__Your assignment__
Whatever appears in the records, retype it exactly, except for the pictures.

__Input for this task__
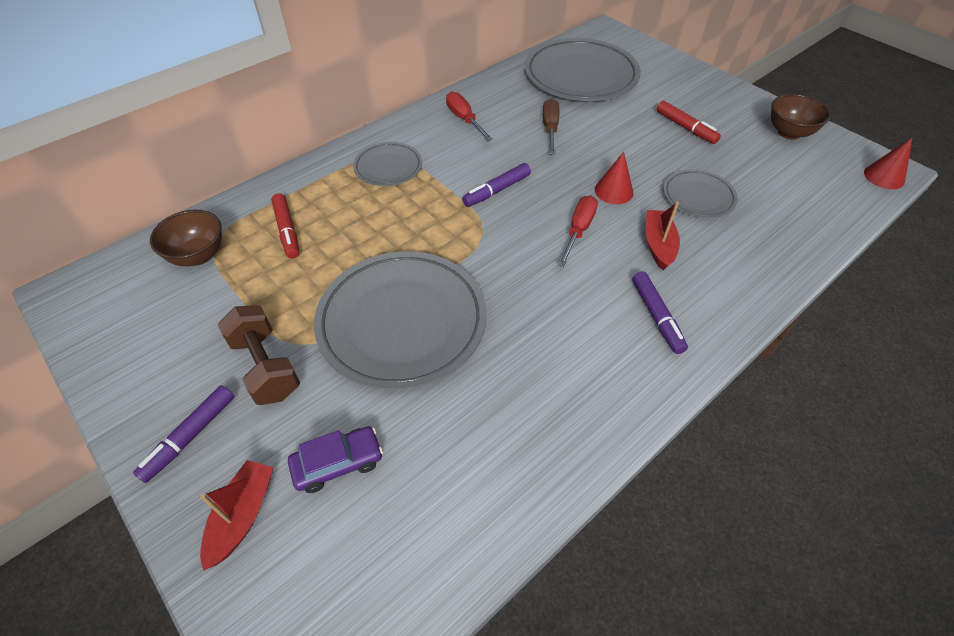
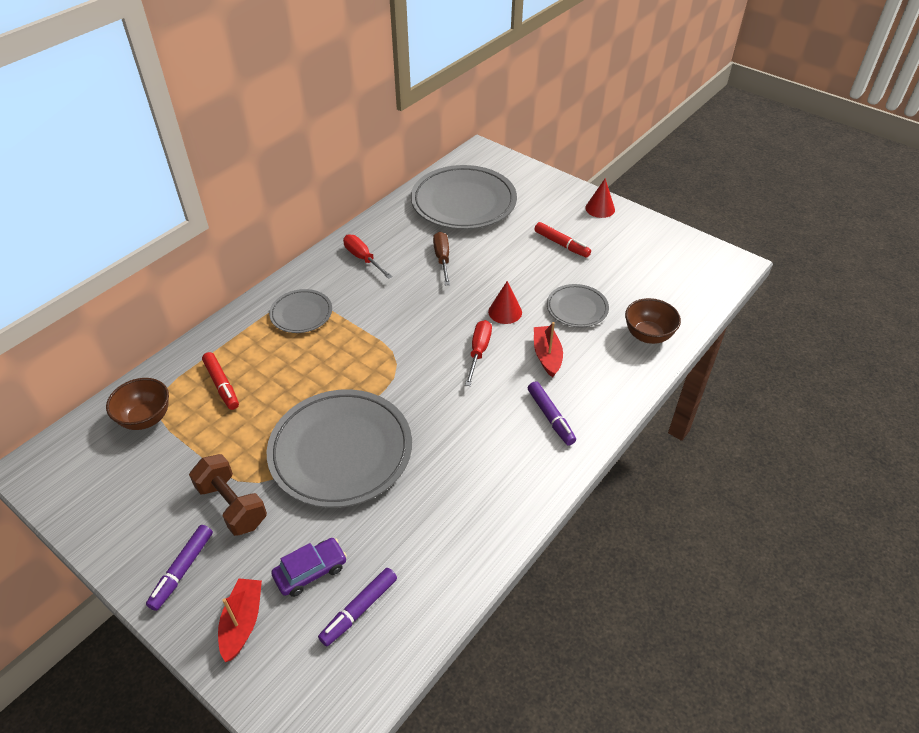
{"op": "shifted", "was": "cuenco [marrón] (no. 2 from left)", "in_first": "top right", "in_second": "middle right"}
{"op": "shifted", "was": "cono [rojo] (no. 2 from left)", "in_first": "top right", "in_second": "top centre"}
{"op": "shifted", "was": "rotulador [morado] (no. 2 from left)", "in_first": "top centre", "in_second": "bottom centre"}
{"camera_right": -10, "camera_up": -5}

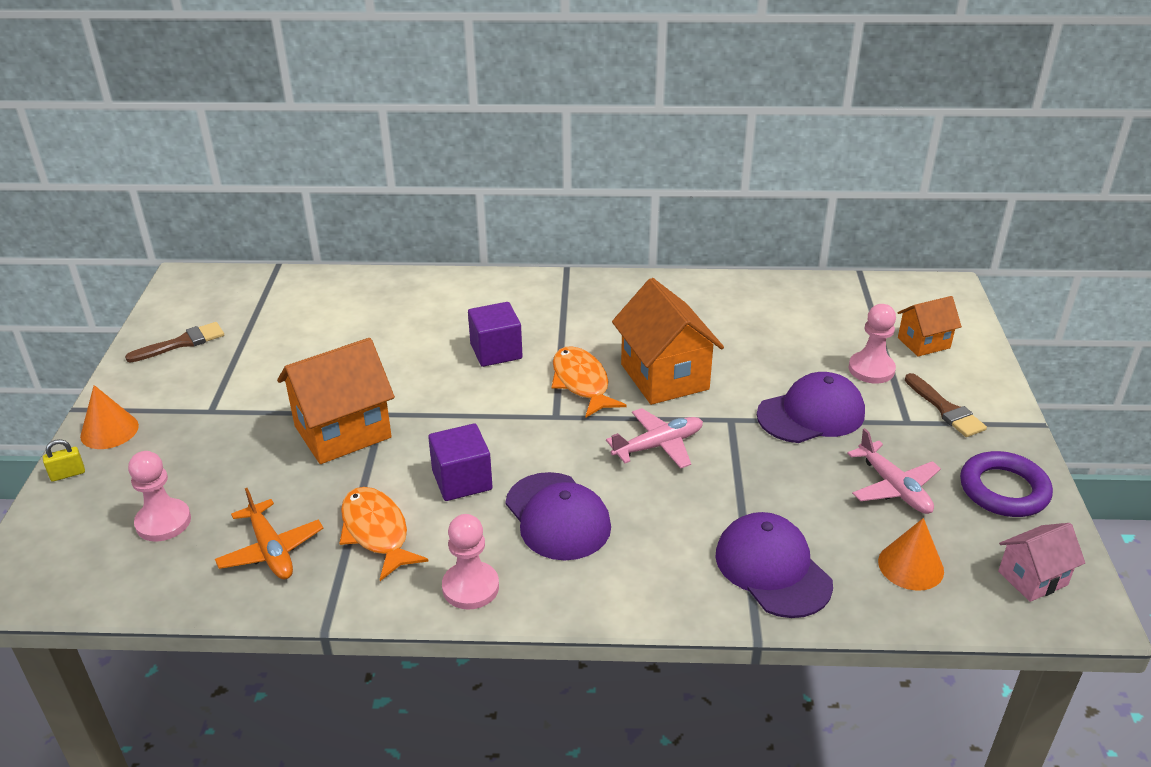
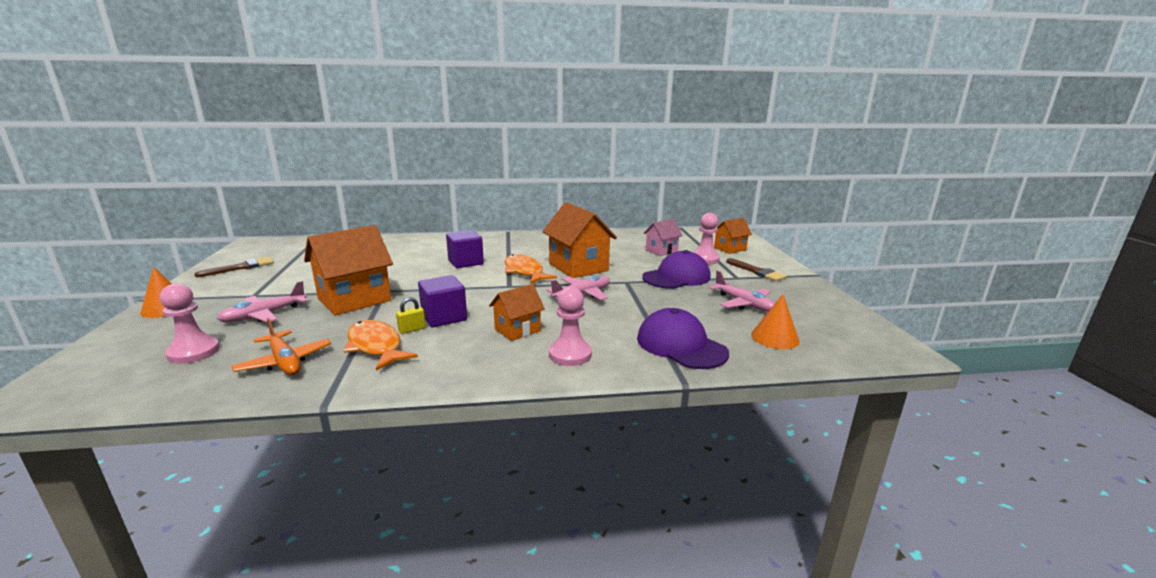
{"op": "shifted", "was": "candado [amarillo]", "in_first": "middle left", "in_second": "centre"}
{"op": "gone", "was": "anillo [morado]", "in_first": "middle right"}
{"op": "swapped", "was": "gorra [morado] (no. 1 from left)", "now": "casa [naranja] (no. 2 from left)", "in_first": "bottom centre", "in_second": "centre"}
{"op": "shifted", "was": "peón [rosa] (no. 2 from left)", "in_first": "bottom centre", "in_second": "centre"}
{"op": "shifted", "was": "casa [rosa]", "in_first": "bottom right", "in_second": "centre"}
{"op": "new", "now": "avión [rosa] (no. 1 from left)", "in_second": "middle left"}
{"camera_right": -10, "camera_up": -15}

__Solution for this exercise__
{"op": "shifted", "was": "cuenco [marrón] (no. 2 from left)", "in_first": "top right", "in_second": "middle right"}
{"op": "shifted", "was": "cono [rojo] (no. 2 from left)", "in_first": "top right", "in_second": "top centre"}
{"op": "shifted", "was": "rotulador [morado] (no. 2 from left)", "in_first": "top centre", "in_second": "bottom centre"}
{"camera_right": -10, "camera_up": -5}

{"op": "shifted", "was": "candado [amarillo]", "in_first": "middle left", "in_second": "centre"}
{"op": "gone", "was": "anillo [morado]", "in_first": "middle right"}
{"op": "swapped", "was": "gorra [morado] (no. 1 from left)", "now": "casa [naranja] (no. 2 from left)", "in_first": "bottom centre", "in_second": "centre"}
{"op": "shifted", "was": "peón [rosa] (no. 2 from left)", "in_first": "bottom centre", "in_second": "centre"}
{"op": "shifted", "was": "casa [rosa]", "in_first": "bottom right", "in_second": "centre"}
{"op": "new", "now": "avión [rosa] (no. 1 from left)", "in_second": "middle left"}
{"camera_right": -10, "camera_up": -15}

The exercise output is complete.